Data excerpts
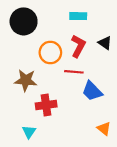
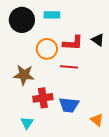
cyan rectangle: (78, 16) -> (52, 15), moved
red L-shape: (78, 46) -> (73, 43), turned 65
blue trapezoid: (92, 91) -> (69, 105), moved, turned -40

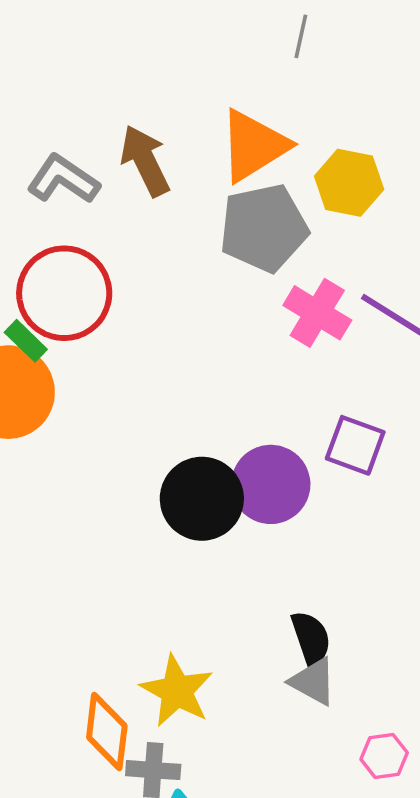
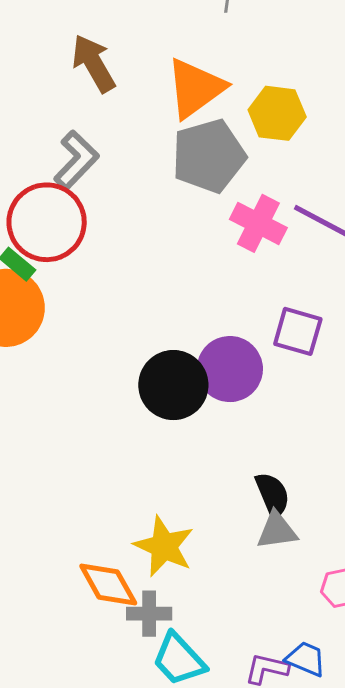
brown arrow: (145, 161) -> (94, 63), moved
gray L-shape: (63, 179) -> (76, 160), moved, turned 104
gray triangle: (313, 682) -> (277, 530), turned -33
orange diamond: (107, 732) -> (108, 584), turned -32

▶ _Task description_
The records above must be printed exactly; the pictures stay out.

▶ _The answer_
cyan rectangle: (78, 16) -> (52, 15), moved
red L-shape: (78, 46) -> (73, 43), turned 65
blue trapezoid: (92, 91) -> (69, 105), moved, turned -40

brown arrow: (145, 161) -> (94, 63), moved
gray L-shape: (63, 179) -> (76, 160), moved, turned 104
gray triangle: (313, 682) -> (277, 530), turned -33
orange diamond: (107, 732) -> (108, 584), turned -32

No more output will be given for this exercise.